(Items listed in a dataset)
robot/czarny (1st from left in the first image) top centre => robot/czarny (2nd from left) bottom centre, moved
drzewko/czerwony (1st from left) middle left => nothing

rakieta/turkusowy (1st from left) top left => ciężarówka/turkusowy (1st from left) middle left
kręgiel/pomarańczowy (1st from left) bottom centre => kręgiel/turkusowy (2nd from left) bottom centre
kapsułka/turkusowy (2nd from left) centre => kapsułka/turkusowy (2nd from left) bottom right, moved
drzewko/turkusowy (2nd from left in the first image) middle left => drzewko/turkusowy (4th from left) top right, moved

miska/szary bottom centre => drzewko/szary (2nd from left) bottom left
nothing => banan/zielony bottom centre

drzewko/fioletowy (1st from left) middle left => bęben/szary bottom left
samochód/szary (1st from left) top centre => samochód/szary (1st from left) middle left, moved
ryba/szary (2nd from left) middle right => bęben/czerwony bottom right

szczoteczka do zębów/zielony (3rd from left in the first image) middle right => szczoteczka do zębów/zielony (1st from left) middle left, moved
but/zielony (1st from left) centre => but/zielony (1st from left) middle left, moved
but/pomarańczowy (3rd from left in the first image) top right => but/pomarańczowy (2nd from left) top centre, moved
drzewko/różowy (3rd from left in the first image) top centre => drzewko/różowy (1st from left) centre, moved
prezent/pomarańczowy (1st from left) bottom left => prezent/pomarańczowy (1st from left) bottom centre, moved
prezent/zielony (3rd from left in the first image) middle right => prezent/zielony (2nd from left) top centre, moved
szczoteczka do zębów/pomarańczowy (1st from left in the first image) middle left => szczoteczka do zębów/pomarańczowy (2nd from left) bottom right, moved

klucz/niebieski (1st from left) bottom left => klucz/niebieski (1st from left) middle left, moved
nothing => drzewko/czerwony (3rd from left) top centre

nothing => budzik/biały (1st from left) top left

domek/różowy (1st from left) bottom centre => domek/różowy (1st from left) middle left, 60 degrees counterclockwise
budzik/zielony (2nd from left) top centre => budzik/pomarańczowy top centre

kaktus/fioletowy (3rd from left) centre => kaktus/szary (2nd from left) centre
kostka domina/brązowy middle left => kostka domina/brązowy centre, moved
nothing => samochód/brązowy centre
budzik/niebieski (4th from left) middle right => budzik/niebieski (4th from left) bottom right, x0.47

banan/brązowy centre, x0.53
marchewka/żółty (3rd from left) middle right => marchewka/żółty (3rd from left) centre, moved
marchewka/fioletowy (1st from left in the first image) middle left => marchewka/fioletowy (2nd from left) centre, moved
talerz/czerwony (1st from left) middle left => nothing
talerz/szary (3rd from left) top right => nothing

--- WHAT THIS TASK INVOLVES ---
Please output the complete set of records above without any alteration.

--- EXERCISE RESPONSE ---
robot/czarny (1st from left in the first image) top centre => robot/czarny (2nd from left) bottom centre, moved
drzewko/czerwony (1st from left) middle left => nothing

rakieta/turkusowy (1st from left) top left => ciężarówka/turkusowy (1st from left) middle left
kręgiel/pomarańczowy (1st from left) bottom centre => kręgiel/turkusowy (2nd from left) bottom centre
kapsułka/turkusowy (2nd from left) centre => kapsułka/turkusowy (2nd from left) bottom right, moved
drzewko/turkusowy (2nd from left in the first image) middle left => drzewko/turkusowy (4th from left) top right, moved

miska/szary bottom centre => drzewko/szary (2nd from left) bottom left
nothing => banan/zielony bottom centre

drzewko/fioletowy (1st from left) middle left => bęben/szary bottom left
samochód/szary (1st from left) top centre => samochód/szary (1st from left) middle left, moved
ryba/szary (2nd from left) middle right => bęben/czerwony bottom right

szczoteczka do zębów/zielony (3rd from left in the first image) middle right => szczoteczka do zębów/zielony (1st from left) middle left, moved
but/zielony (1st from left) centre => but/zielony (1st from left) middle left, moved
but/pomarańczowy (3rd from left in the first image) top right => but/pomarańczowy (2nd from left) top centre, moved
drzewko/różowy (3rd from left in the first image) top centre => drzewko/różowy (1st from left) centre, moved
prezent/pomarańczowy (1st from left) bottom left => prezent/pomarańczowy (1st from left) bottom centre, moved
prezent/zielony (3rd from left in the first image) middle right => prezent/zielony (2nd from left) top centre, moved
szczoteczka do zębów/pomarańczowy (1st from left in the first image) middle left => szczoteczka do zębów/pomarańczowy (2nd from left) bottom right, moved

klucz/niebieski (1st from left) bottom left => klucz/niebieski (1st from left) middle left, moved
nothing => drzewko/czerwony (3rd from left) top centre

nothing => budzik/biały (1st from left) top left

domek/różowy (1st from left) bottom centre => domek/różowy (1st from left) middle left, 60 degrees counterclockwise
budzik/zielony (2nd from left) top centre => budzik/pomarańczowy top centre

kaktus/fioletowy (3rd from left) centre => kaktus/szary (2nd from left) centre
kostka domina/brązowy middle left => kostka domina/brązowy centre, moved
nothing => samochód/brązowy centre
budzik/niebieski (4th from left) middle right => budzik/niebieski (4th from left) bottom right, x0.47

banan/brązowy centre, x0.53
marchewka/żółty (3rd from left) middle right => marchewka/żółty (3rd from left) centre, moved
marchewka/fioletowy (1st from left in the first image) middle left => marchewka/fioletowy (2nd from left) centre, moved
talerz/czerwony (1st from left) middle left => nothing
talerz/szary (3rd from left) top right => nothing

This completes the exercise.